MATERIAL FOR THIS EXERCISE:
-----

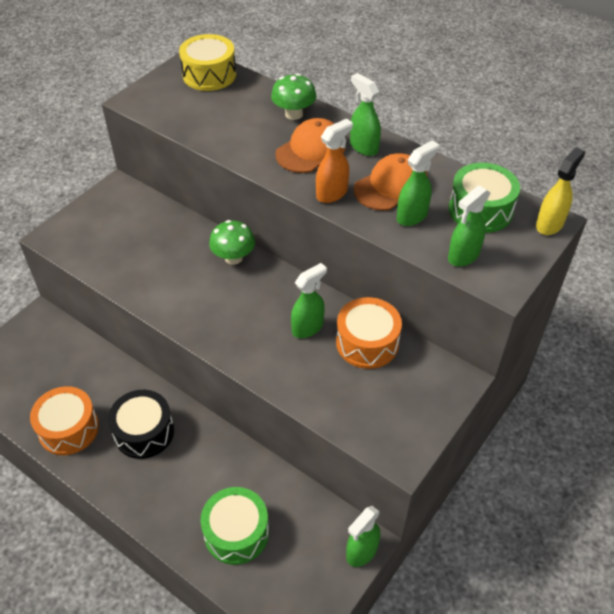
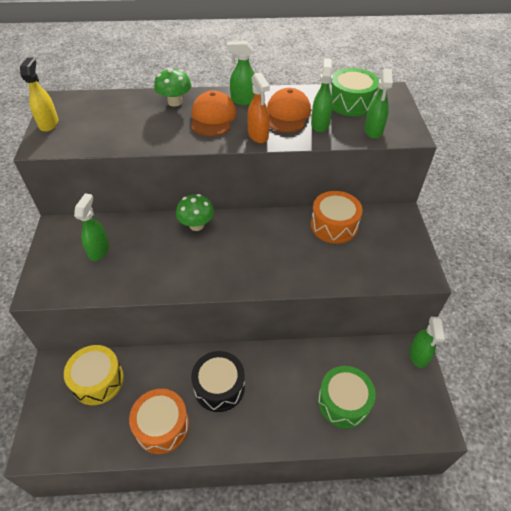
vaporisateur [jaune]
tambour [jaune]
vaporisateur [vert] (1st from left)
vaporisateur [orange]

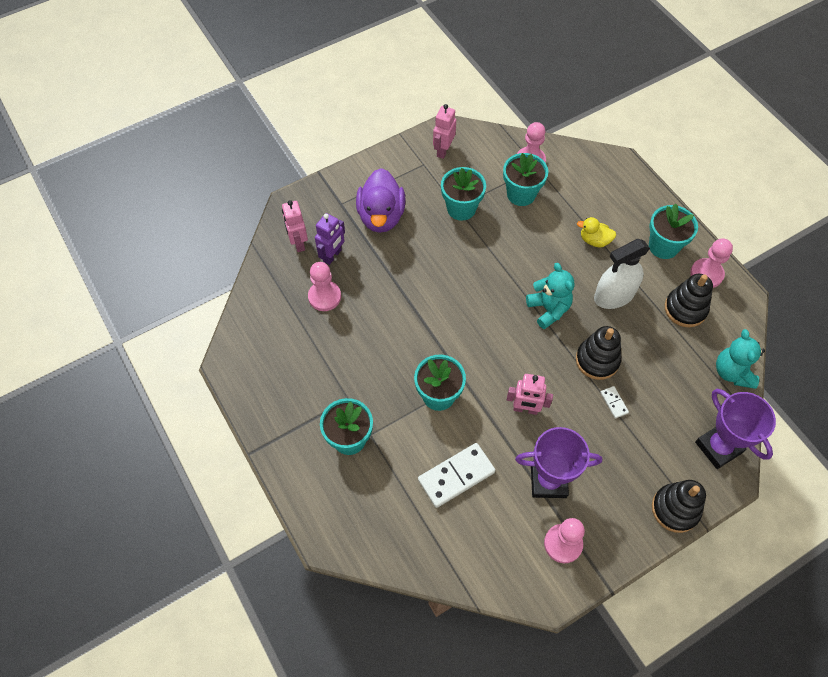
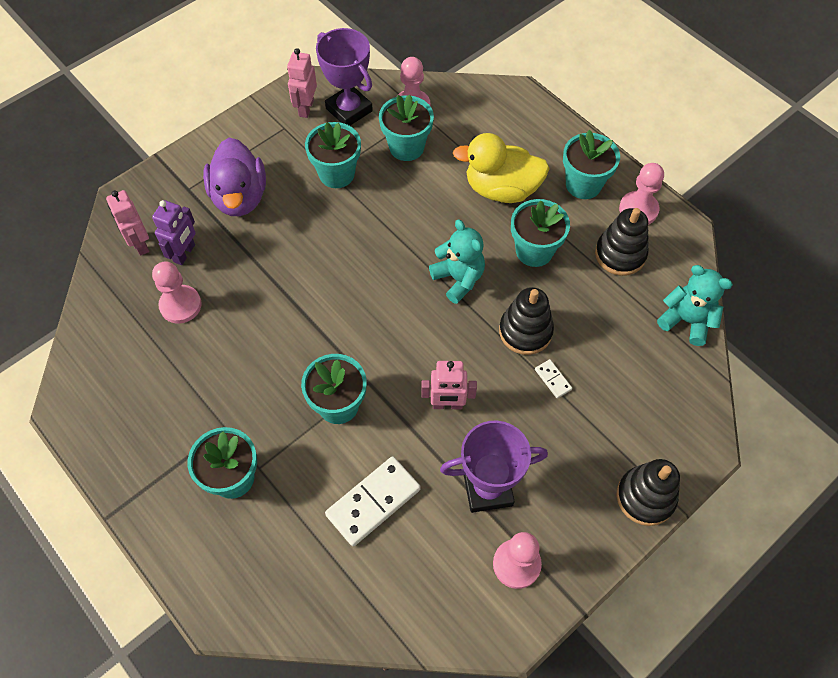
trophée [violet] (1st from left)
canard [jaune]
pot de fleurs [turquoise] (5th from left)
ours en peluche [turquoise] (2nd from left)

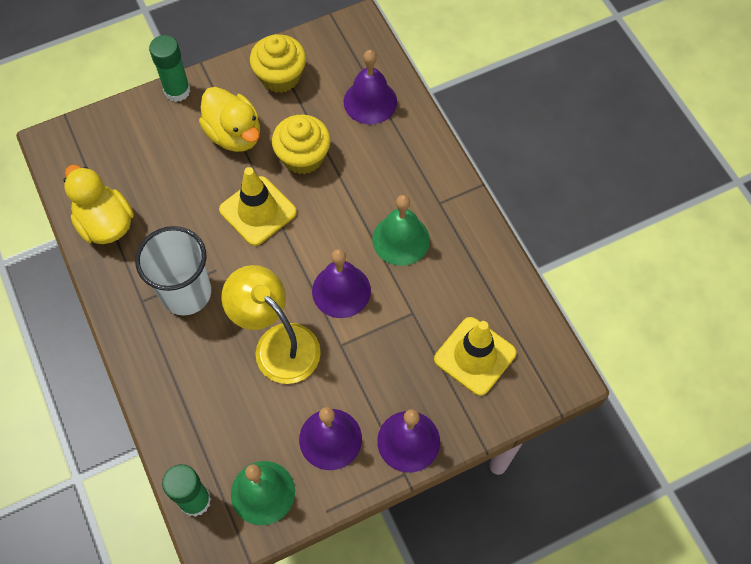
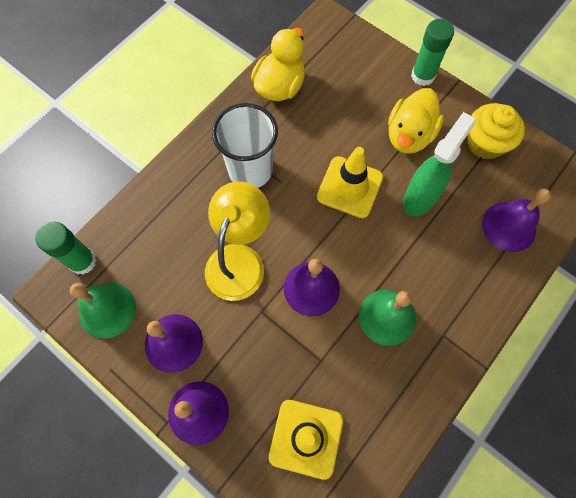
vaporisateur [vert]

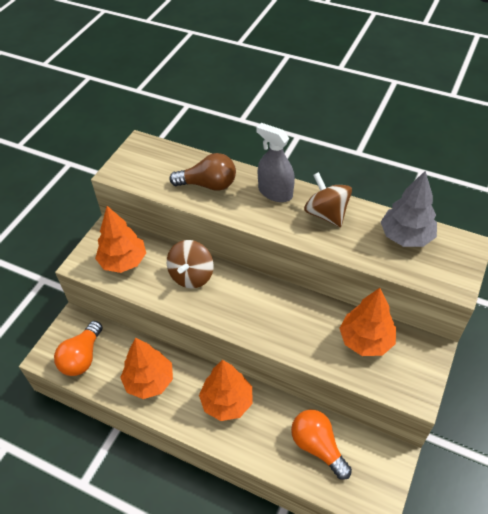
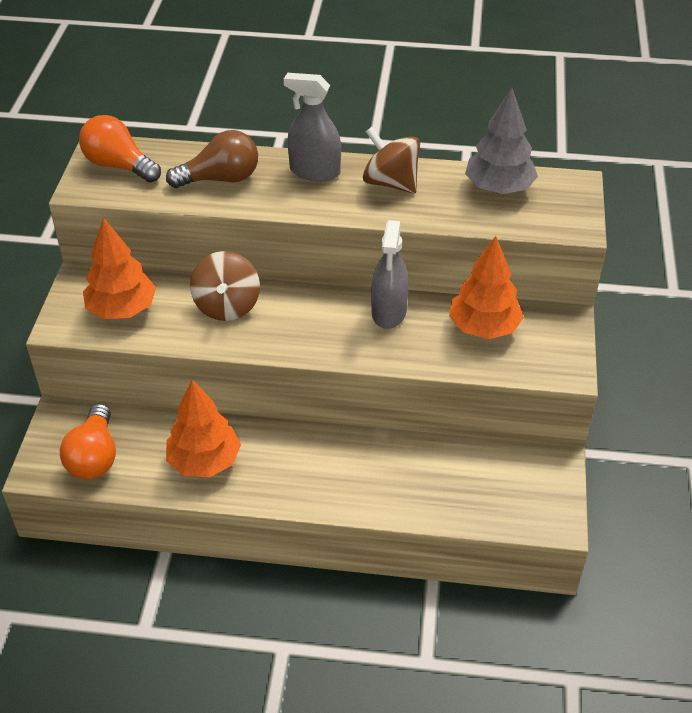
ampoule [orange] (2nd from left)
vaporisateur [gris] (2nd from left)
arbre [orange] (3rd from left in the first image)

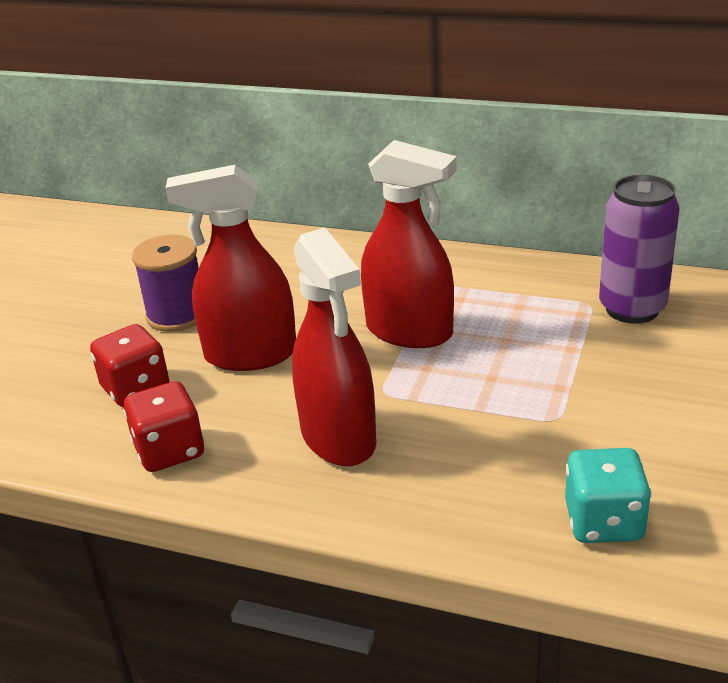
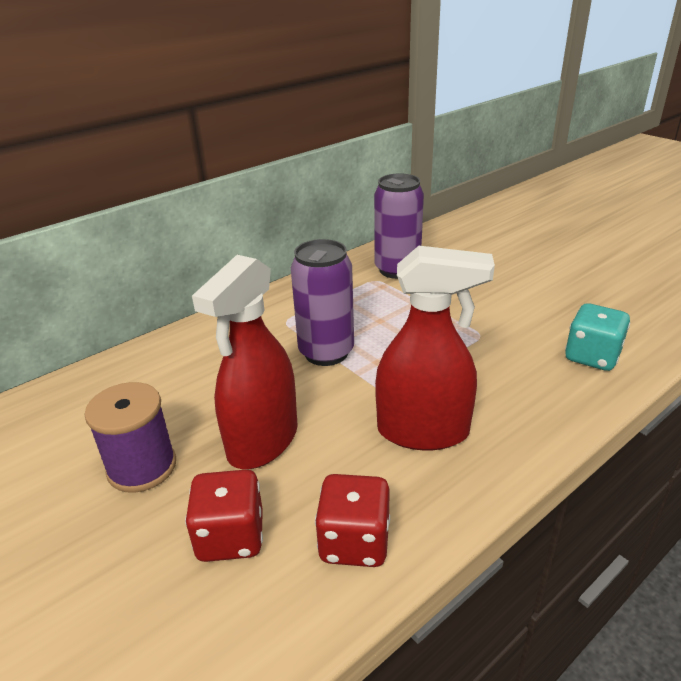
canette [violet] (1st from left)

-----

WHAT YOU ARE ASKED TO DO: Repeat only the lines from the one holding "tambour [jaune]" through the last line of the data, inclusive. Keep the pictures out.

PROBLEM SOLUTION:
tambour [jaune]
vaporisateur [vert] (1st from left)
vaporisateur [orange]

trophée [violet] (1st from left)
canard [jaune]
pot de fleurs [turquoise] (5th from left)
ours en peluche [turquoise] (2nd from left)

vaporisateur [vert]

ampoule [orange] (2nd from left)
vaporisateur [gris] (2nd from left)
arbre [orange] (3rd from left in the first image)

canette [violet] (1st from left)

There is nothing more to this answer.